EXERCISE REQUIREMENTS. Transcribe, exactly and without pictures, the lines below from the line with "(567, 546) = (915, 434): purple" to the line with "(467, 415) = (186, 151): green", both ends included, and no others.
━━ GIVEN INFORMATION
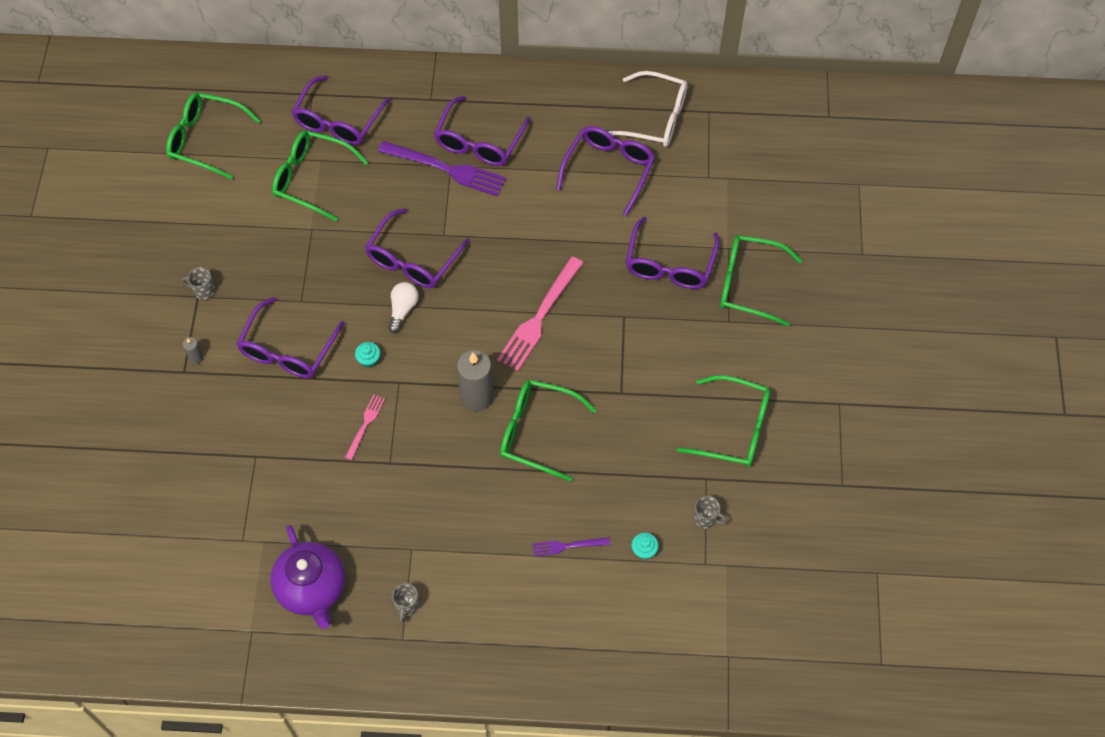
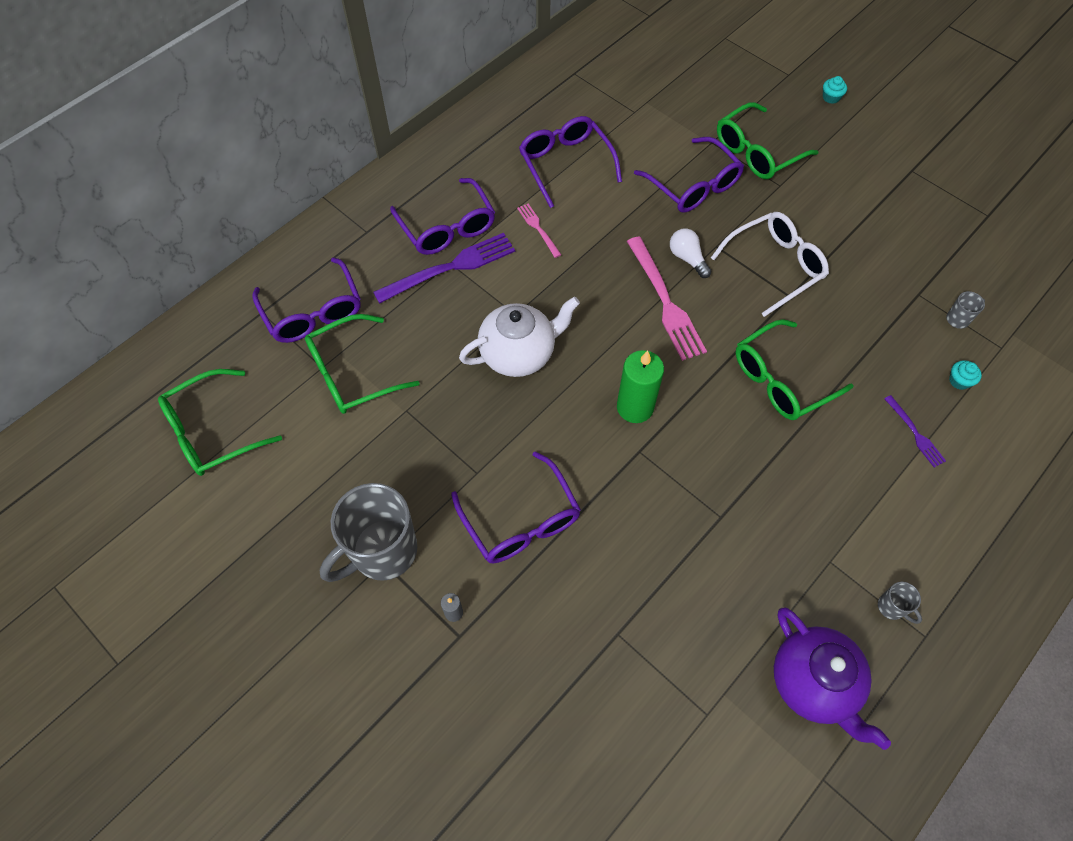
camera: 50 degrees left, 0 degrees up
(203, 291) = (382, 552): grey mug -> grey mug, size x2.46
(312, 589) = (813, 683): purple teapot -> purple teapot turned 45 degrees clockwise
(365, 424) = (662, 509): pink fork -> pink fork (538, 228)
(369, 359) = (593, 459): turquoise cupcake -> turquoise cupcake (831, 97)
(403, 310) = (564, 396): white light bulb -> white light bulb (687, 258)
(413, 260) = (519, 354): purple glasses -> white teapot
(431, 357) = (635, 407): none -> green candle
(477, 396) = (707, 400): grey candle -> none
(567, 546) = (915, 434): purple fork -> purple fork turned 60 degrees counterclockwise
(655, 118) = (547, 106): white glasses -> white glasses (775, 266)
(734, 429) = (885, 246): green glasses -> none

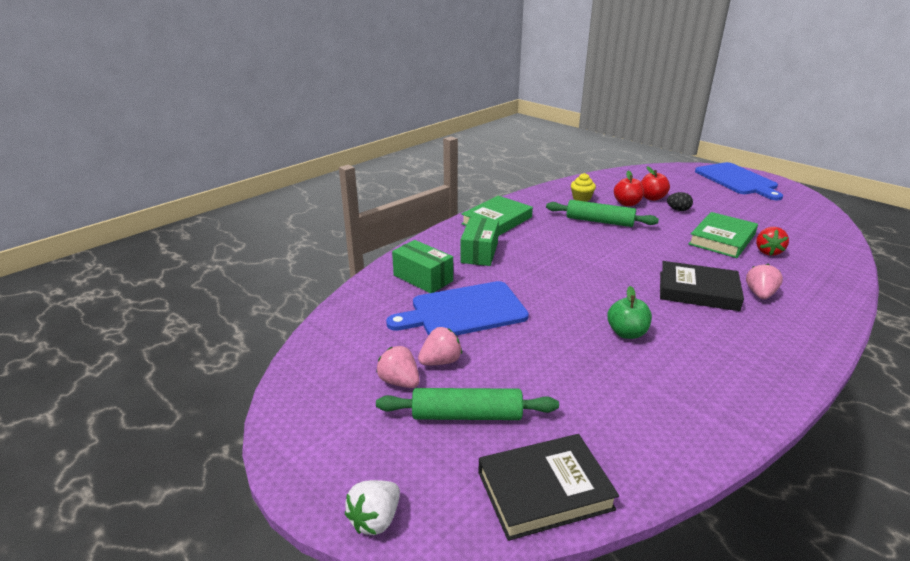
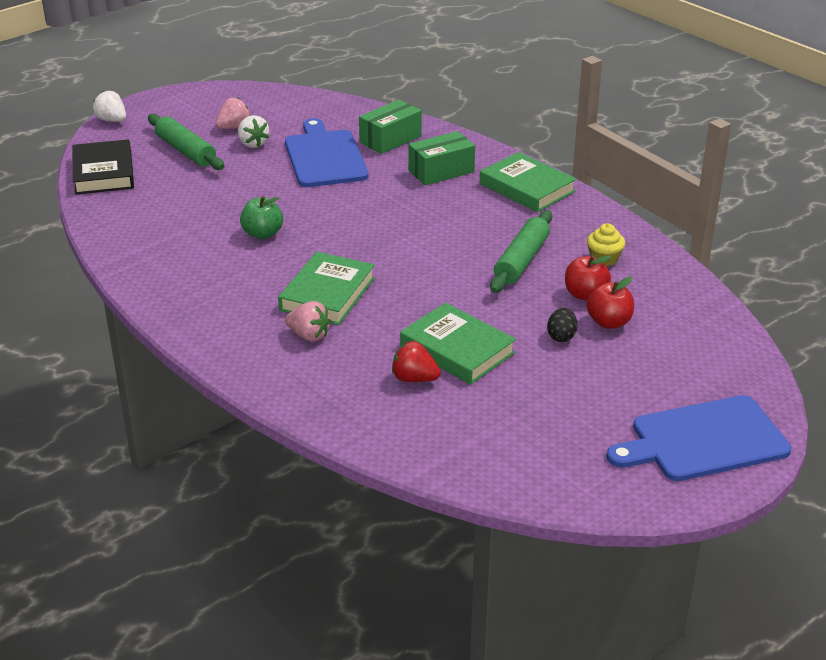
camera: 95 degrees right, 5 degrees up
(440, 361) = (253, 144): pink strawberry -> white strawberry
(467, 415) = (186, 151): green rolling pin -> green rolling pin turned 45 degrees counterclockwise
(479, 252) = (441, 171): green box -> green box turned 45 degrees counterclockwise
(698, 291) = (327, 294): black book -> green book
━━━━
ANSWER SECTION.
(567, 546) = (915, 434): purple fork -> purple fork turned 60 degrees counterclockwise
(655, 118) = (547, 106): white glasses -> white glasses (775, 266)
(734, 429) = (885, 246): green glasses -> none

camera: 95 degrees right, 5 degrees up
(440, 361) = (253, 144): pink strawberry -> white strawberry
(467, 415) = (186, 151): green rolling pin -> green rolling pin turned 45 degrees counterclockwise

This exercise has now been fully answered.